____ PROVIDED DATA

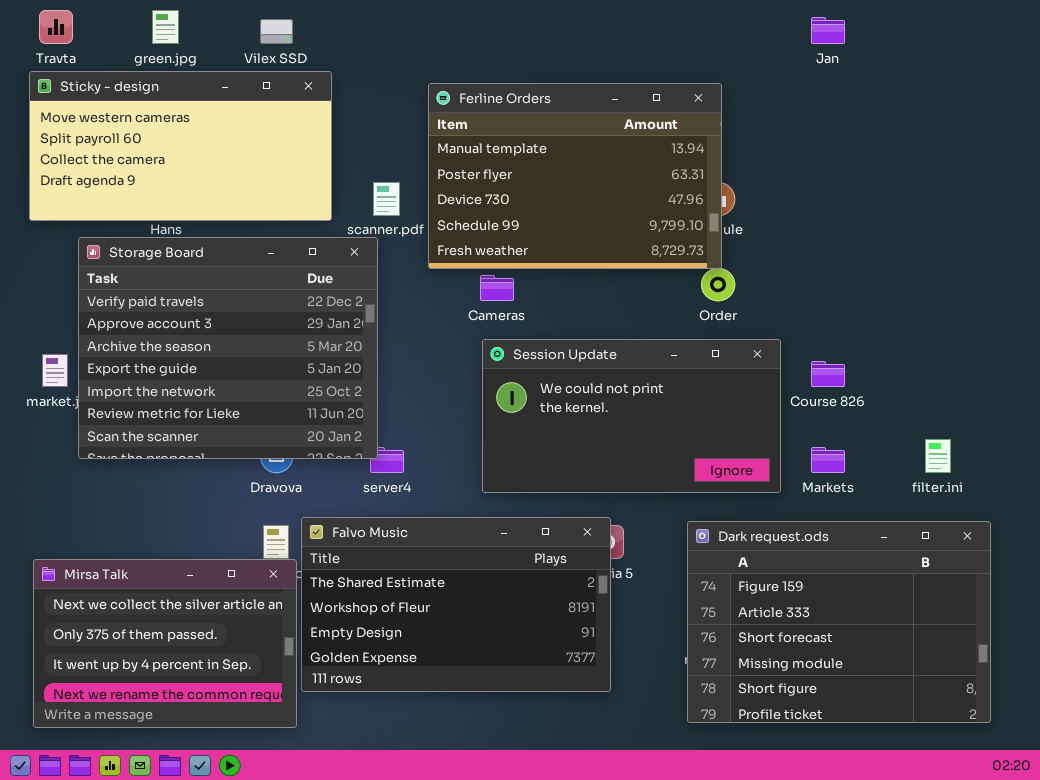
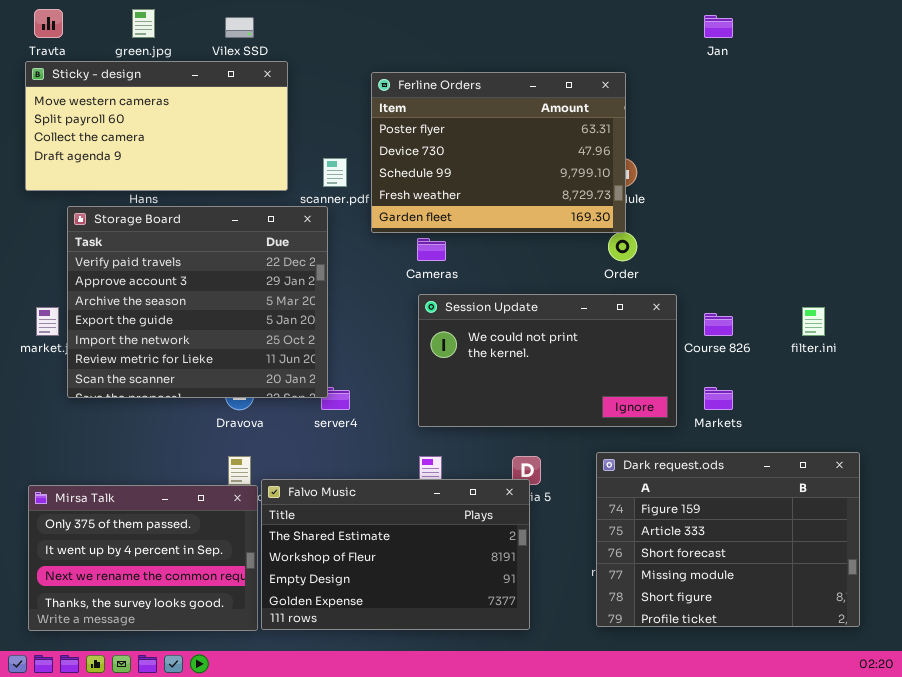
Ferline Orders: [428,83,722,269] -> [371,72,626,233], scrolled down 1 row
filter.ini: [925,439,951,473] -> [802,307,825,336], moved
Falvo Music: [301,517,611,692] -> [261,479,530,630], moved
Mirsa Talk: [33,559,297,728] -> [28,485,258,631], scrolled down 1 row

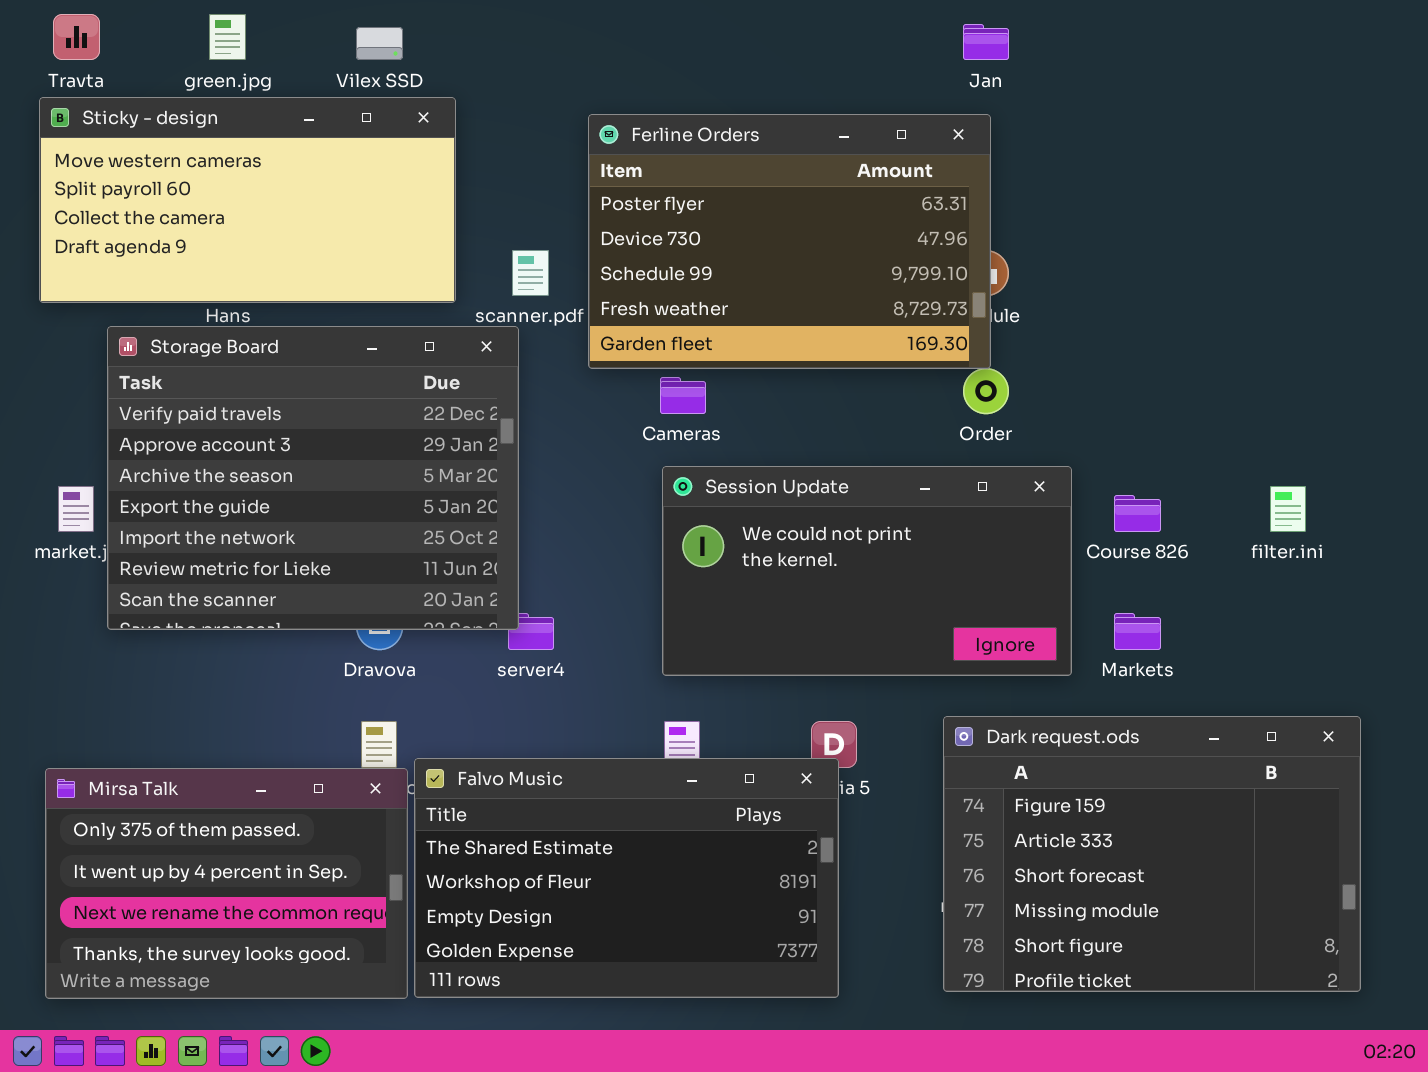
Jan: [704,15,733,38] -> [963,24,1009,60], moved

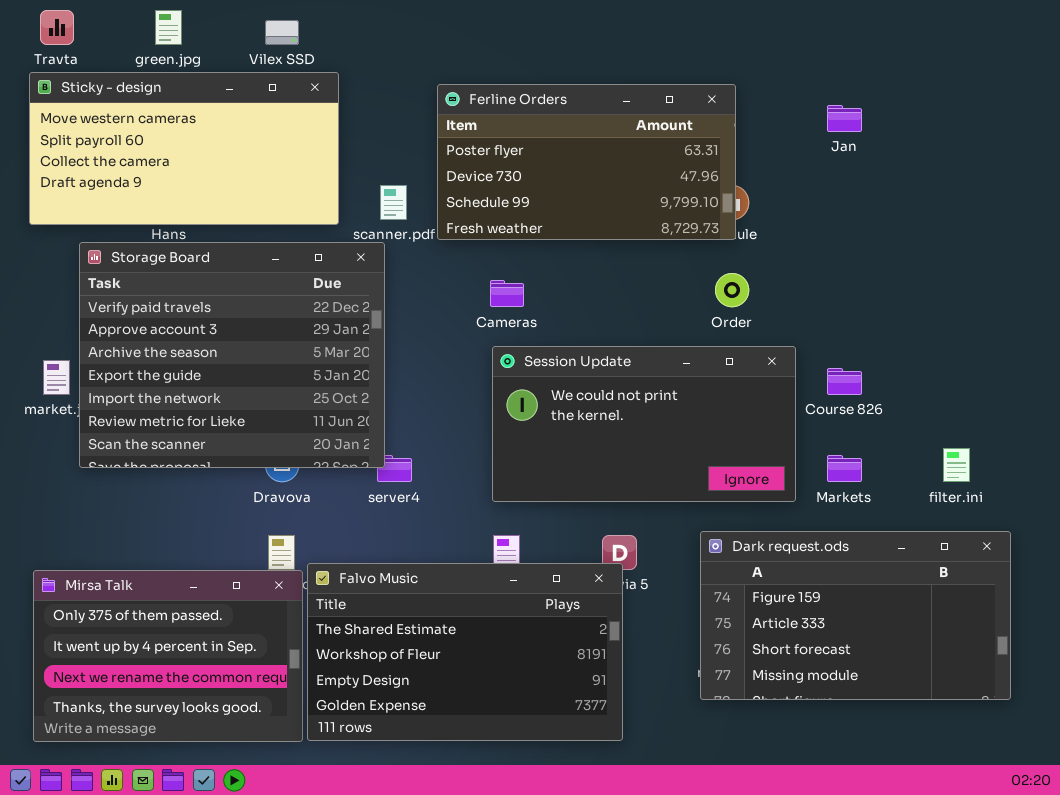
Jan: [963,24,1009,60] -> [827,105,862,132], moved
Ferline Orders: [588,114,991,369] -> [437,84,736,240], resized
filter.ini: [1270,486,1306,532] -> [943,448,970,482], moved
Dark request.ods: [943,716,1361,992] -> [700,531,1011,700], resized

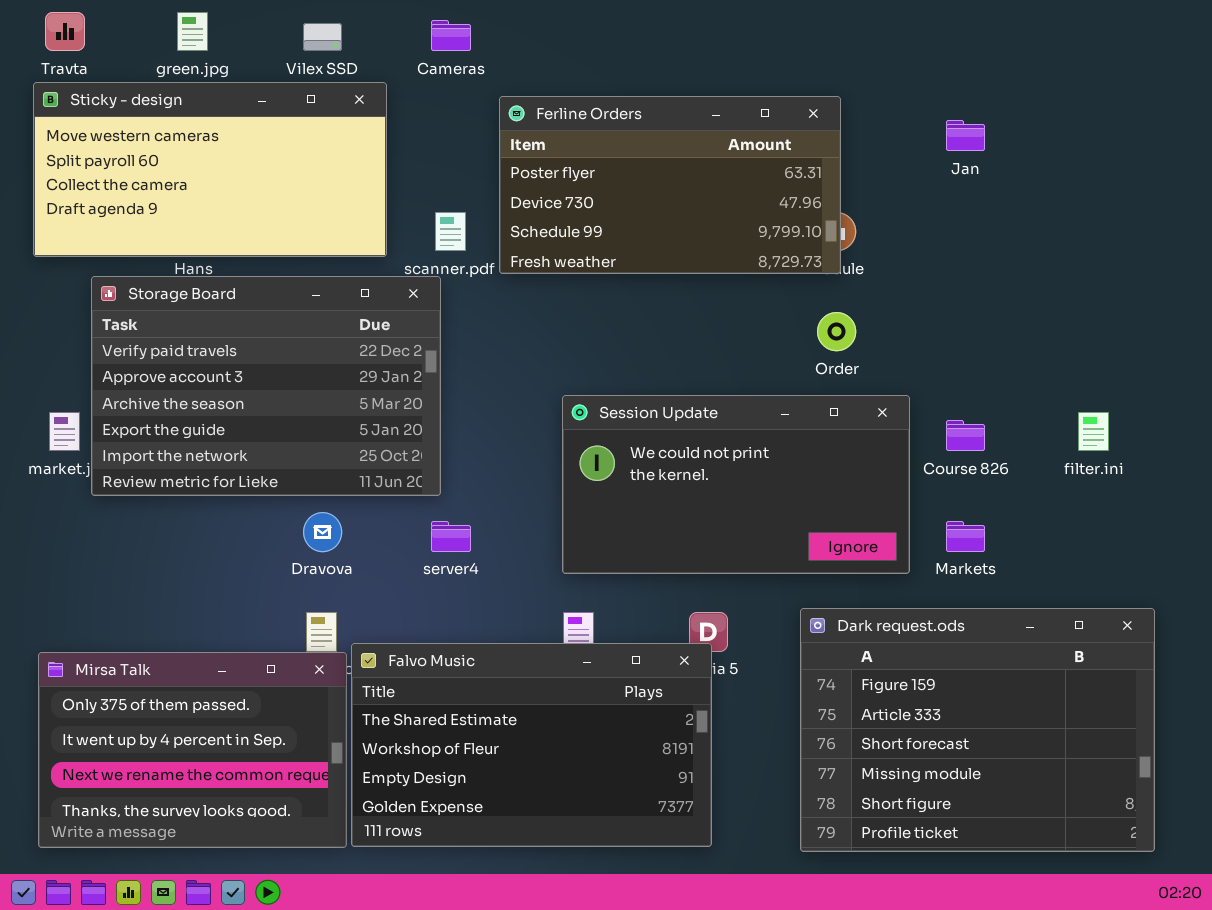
Storage Board: [79,242,385,468] -> [91,276,441,496], resized
Cameras: [490,280,524,307] -> [431,20,471,51], moved
filter.ini: [943,448,970,482] -> [1078,412,1109,451], moved
Dark request.ods: [700,531,1011,700] -> [800,608,1155,852], resized

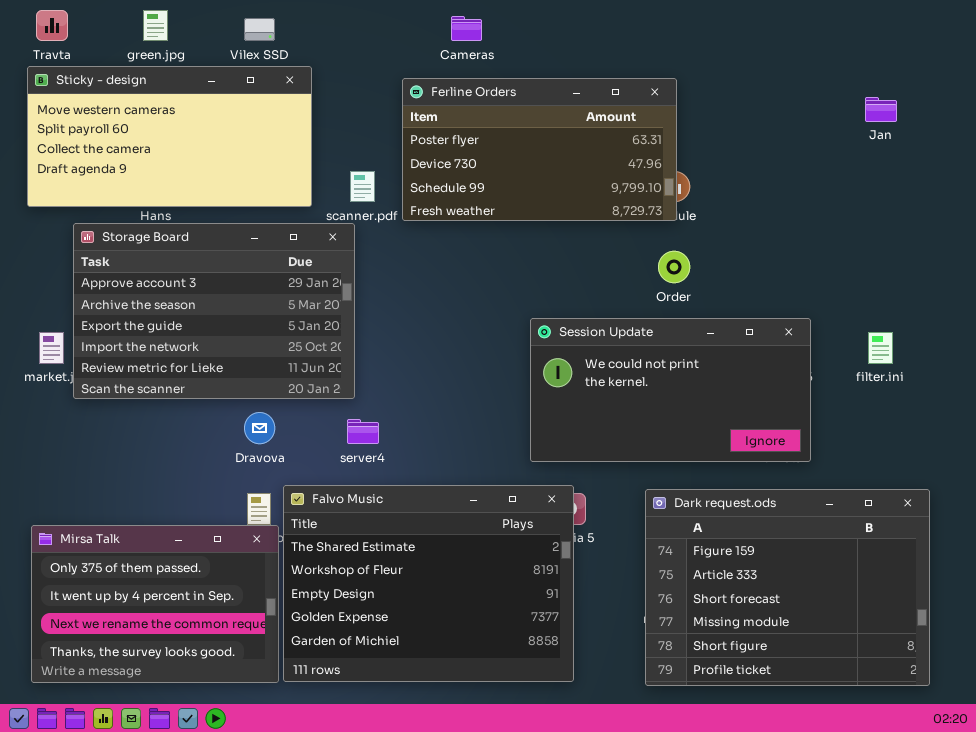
Cameras: [431,20,471,51] -> [451,16,482,41], moved
Jan: [946,120,985,151] -> [865,97,897,122], moved
Storage Board: [91,276,441,496] -> [73,223,355,399], scrolled down 1 row
Session Update: [562,395,910,574] -> [530,318,811,462], moved
Falvo Music: [351,643,712,847] -> [283,485,574,682], resized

________

### TASK STATEMENT
Give the data back exactly, omitting all pictures.

### EXERCISE OUTPUT
Ferline Orders: [428,83,722,269] -> [371,72,626,233], scrolled down 1 row
filter.ini: [925,439,951,473] -> [802,307,825,336], moved
Falvo Music: [301,517,611,692] -> [261,479,530,630], moved
Mirsa Talk: [33,559,297,728] -> [28,485,258,631], scrolled down 1 row

Jan: [704,15,733,38] -> [963,24,1009,60], moved

Jan: [963,24,1009,60] -> [827,105,862,132], moved
Ferline Orders: [588,114,991,369] -> [437,84,736,240], resized
filter.ini: [1270,486,1306,532] -> [943,448,970,482], moved
Dark request.ods: [943,716,1361,992] -> [700,531,1011,700], resized

Storage Board: [79,242,385,468] -> [91,276,441,496], resized
Cameras: [490,280,524,307] -> [431,20,471,51], moved
filter.ini: [943,448,970,482] -> [1078,412,1109,451], moved
Dark request.ods: [700,531,1011,700] -> [800,608,1155,852], resized

Cameras: [431,20,471,51] -> [451,16,482,41], moved
Jan: [946,120,985,151] -> [865,97,897,122], moved
Storage Board: [91,276,441,496] -> [73,223,355,399], scrolled down 1 row
Session Update: [562,395,910,574] -> [530,318,811,462], moved
Falvo Music: [351,643,712,847] -> [283,485,574,682], resized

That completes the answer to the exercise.